Your objective
Here the answer must be the exact run of lines from the line holding "Console 9: [174,303,435,439]" to the end of the material below, and nothing else.
#### Information shown ####
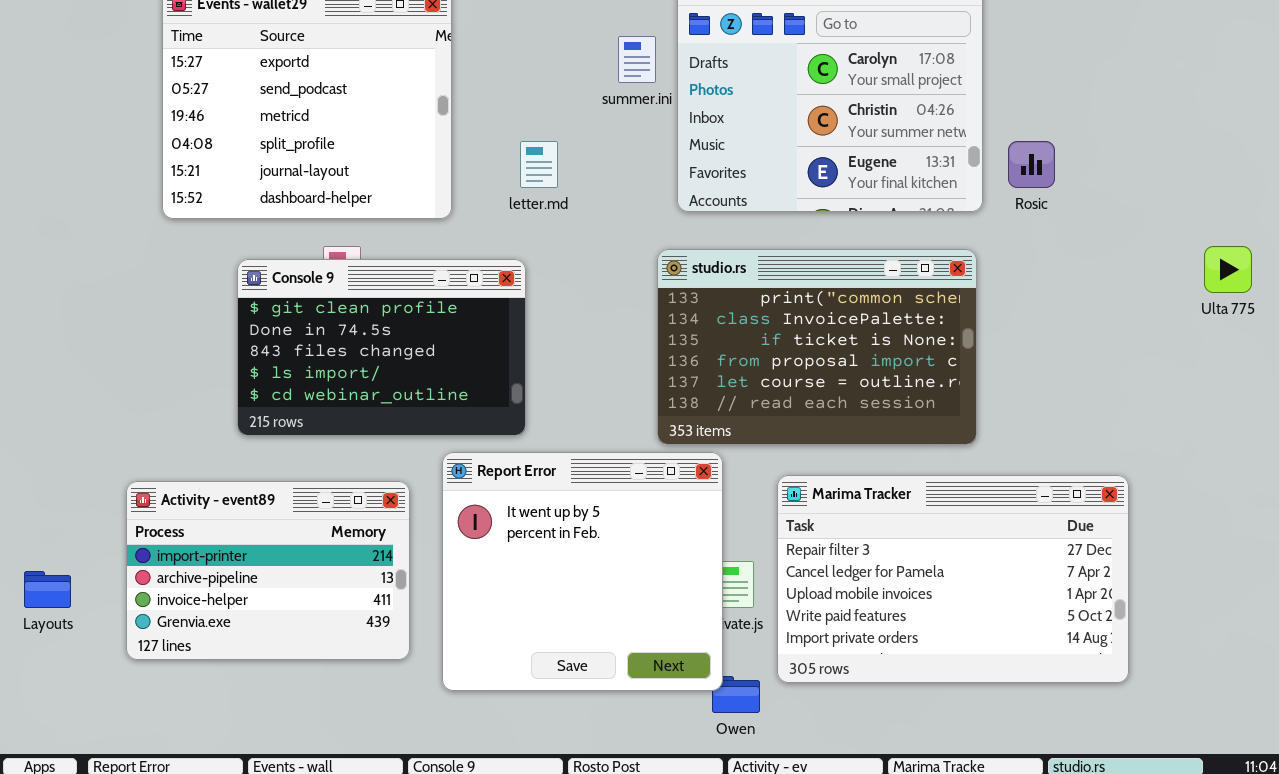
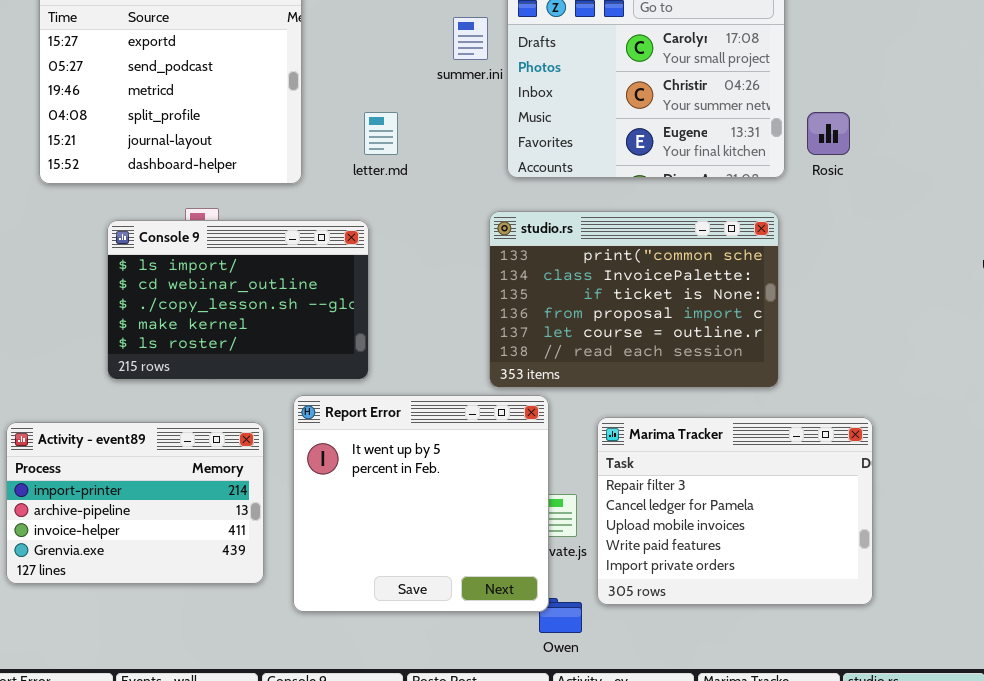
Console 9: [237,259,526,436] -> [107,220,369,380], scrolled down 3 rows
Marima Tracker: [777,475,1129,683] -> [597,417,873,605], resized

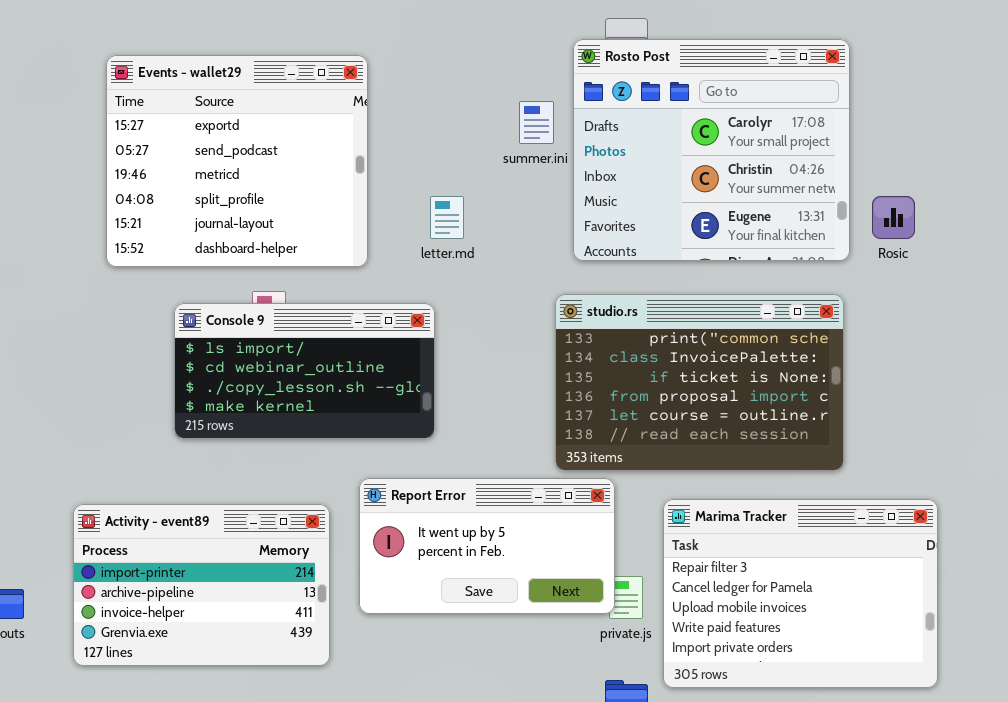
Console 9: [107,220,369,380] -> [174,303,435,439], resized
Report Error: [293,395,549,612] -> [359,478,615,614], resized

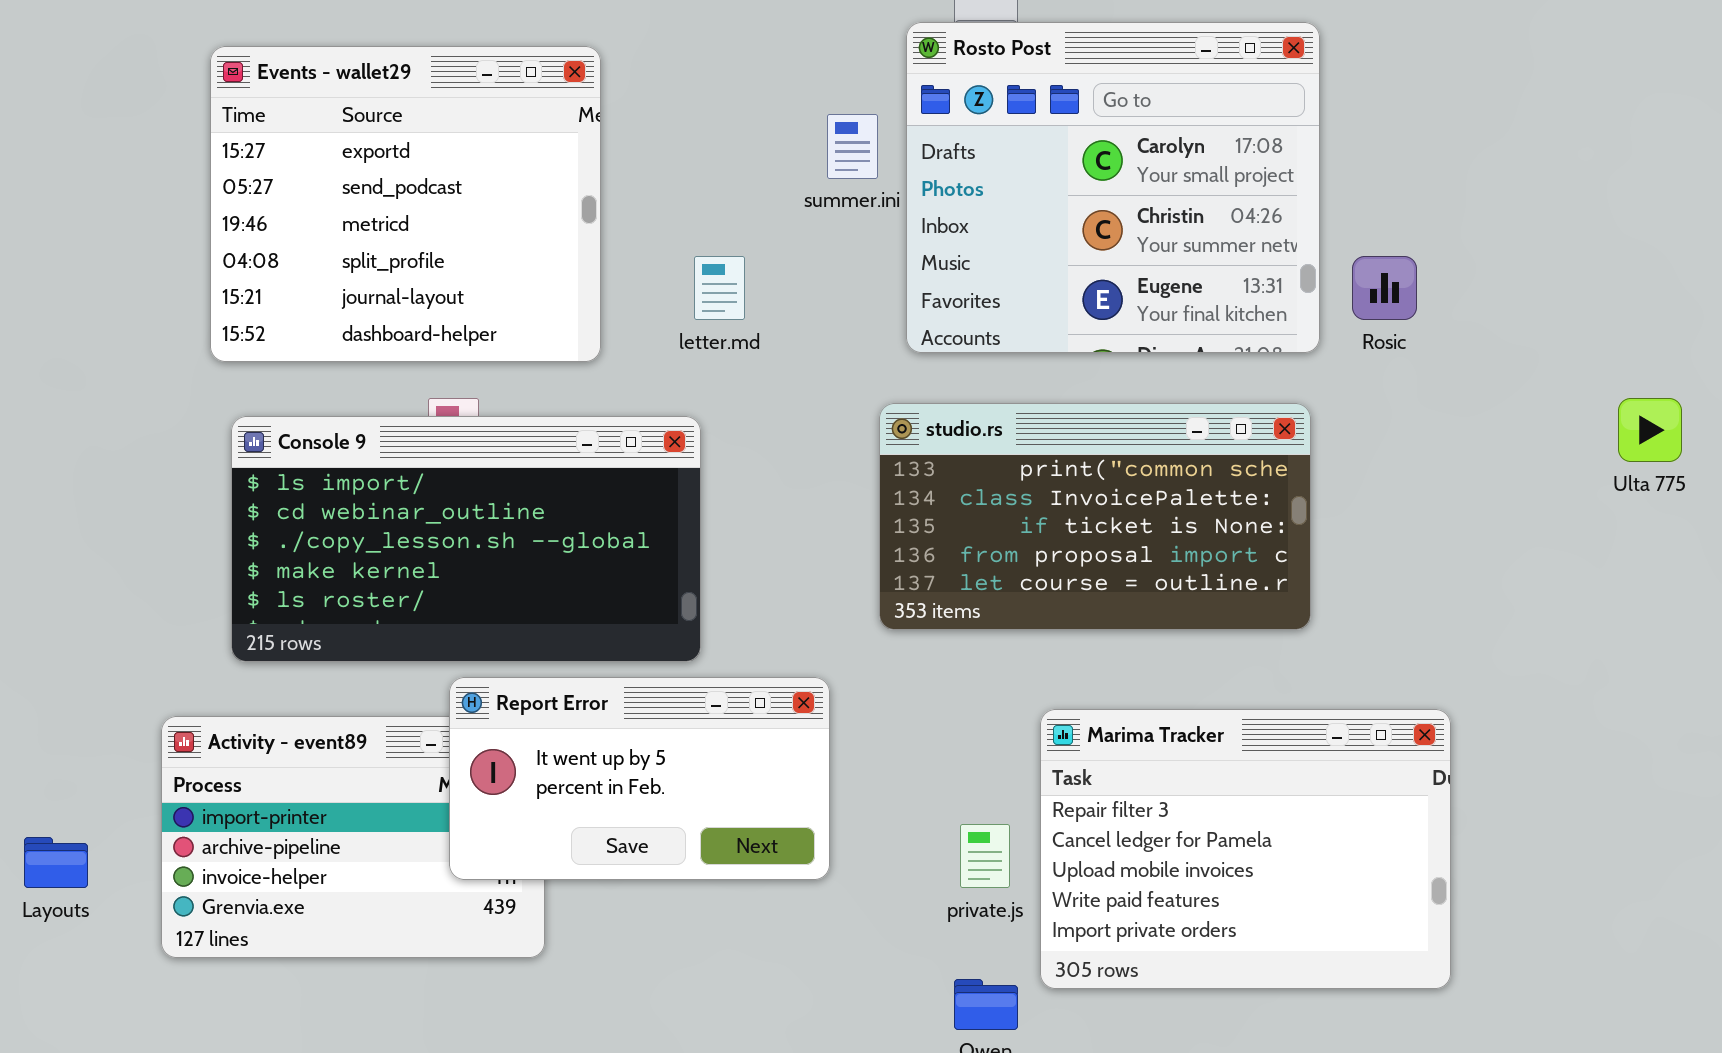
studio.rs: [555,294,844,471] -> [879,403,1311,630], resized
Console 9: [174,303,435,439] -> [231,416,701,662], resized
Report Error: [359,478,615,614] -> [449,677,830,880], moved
####
Answer section
Console 9: [174,303,435,439] -> [231,416,701,662], resized
Report Error: [359,478,615,614] -> [449,677,830,880], moved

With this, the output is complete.